Your goal: Go through the records and restate them word for word, omitting images.

═══ Task input ═══

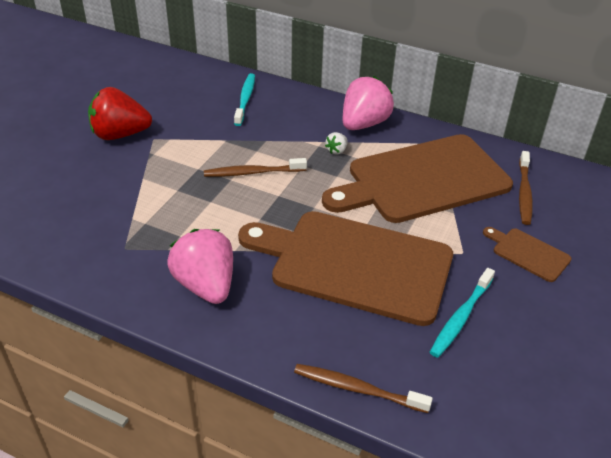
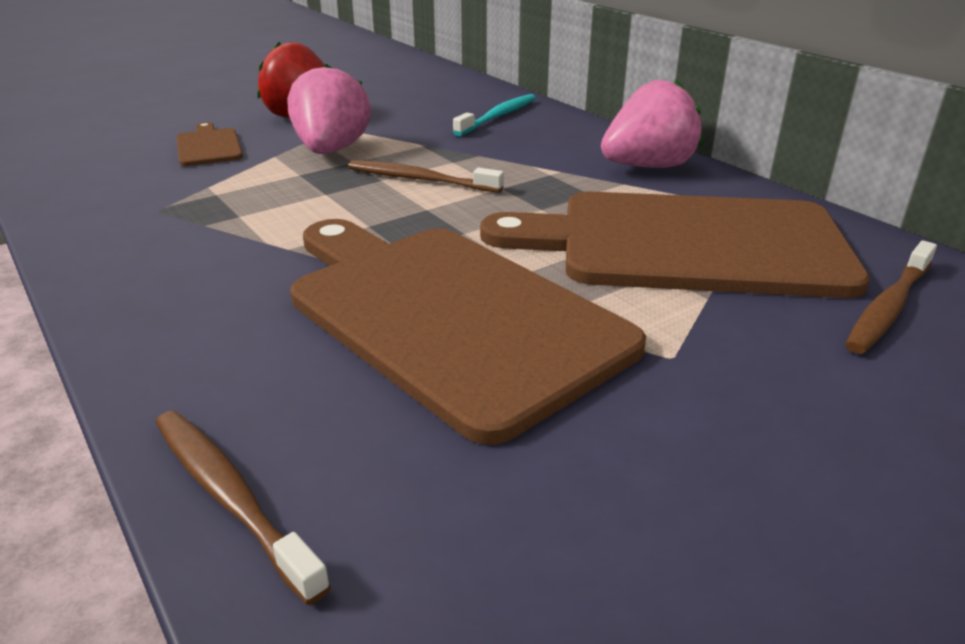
camera: 30 degrees right, 10 degrees down
(206, 285) = (196, 274): pink strawberry -> pink strawberry (331, 151)
(337, 150) = (572, 184): white strawberry -> none
(461, 317) = (568, 456): turquoise toothbrush -> none
(528, 253) = (824, 399): brown cutting board -> brown cutting board (209, 146)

═══

Solution below:
camera: 30 degrees right, 10 degrees down
(206, 285) = (196, 274): pink strawberry -> pink strawberry (331, 151)
(337, 150) = (572, 184): white strawberry -> none
(461, 317) = (568, 456): turquoise toothbrush -> none
(528, 253) = (824, 399): brown cutting board -> brown cutting board (209, 146)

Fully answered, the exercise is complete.